= PROMPT =
The answer must be a single number: how many lines below contain "rectangle".

= GIVEN RECORDS =
==============================
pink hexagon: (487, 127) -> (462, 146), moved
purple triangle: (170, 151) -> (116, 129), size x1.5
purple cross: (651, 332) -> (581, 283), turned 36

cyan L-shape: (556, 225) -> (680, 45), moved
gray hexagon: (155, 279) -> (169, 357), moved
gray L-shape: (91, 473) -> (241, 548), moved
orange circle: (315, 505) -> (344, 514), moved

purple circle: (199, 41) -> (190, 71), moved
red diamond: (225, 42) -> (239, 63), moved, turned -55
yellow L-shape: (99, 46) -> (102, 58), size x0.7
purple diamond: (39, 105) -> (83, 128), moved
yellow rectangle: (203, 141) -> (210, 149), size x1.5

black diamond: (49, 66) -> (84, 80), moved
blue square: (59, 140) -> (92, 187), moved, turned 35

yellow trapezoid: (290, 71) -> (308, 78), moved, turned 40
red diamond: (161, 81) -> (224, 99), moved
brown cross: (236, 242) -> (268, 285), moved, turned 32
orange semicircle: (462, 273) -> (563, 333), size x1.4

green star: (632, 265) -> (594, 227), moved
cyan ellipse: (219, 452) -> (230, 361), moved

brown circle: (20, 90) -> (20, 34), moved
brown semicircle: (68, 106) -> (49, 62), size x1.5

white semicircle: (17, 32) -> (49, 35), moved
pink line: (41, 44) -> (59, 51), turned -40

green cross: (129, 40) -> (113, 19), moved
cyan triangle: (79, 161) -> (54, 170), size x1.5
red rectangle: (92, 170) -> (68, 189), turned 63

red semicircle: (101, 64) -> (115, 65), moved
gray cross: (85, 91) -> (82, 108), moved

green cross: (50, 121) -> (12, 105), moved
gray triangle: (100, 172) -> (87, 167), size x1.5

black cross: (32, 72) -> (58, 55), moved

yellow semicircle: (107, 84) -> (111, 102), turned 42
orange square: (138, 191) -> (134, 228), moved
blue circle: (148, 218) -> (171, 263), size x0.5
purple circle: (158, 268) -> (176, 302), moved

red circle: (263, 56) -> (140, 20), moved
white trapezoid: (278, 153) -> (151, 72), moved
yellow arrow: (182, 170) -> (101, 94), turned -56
==============================
= RESULT OF THIS TASK =
2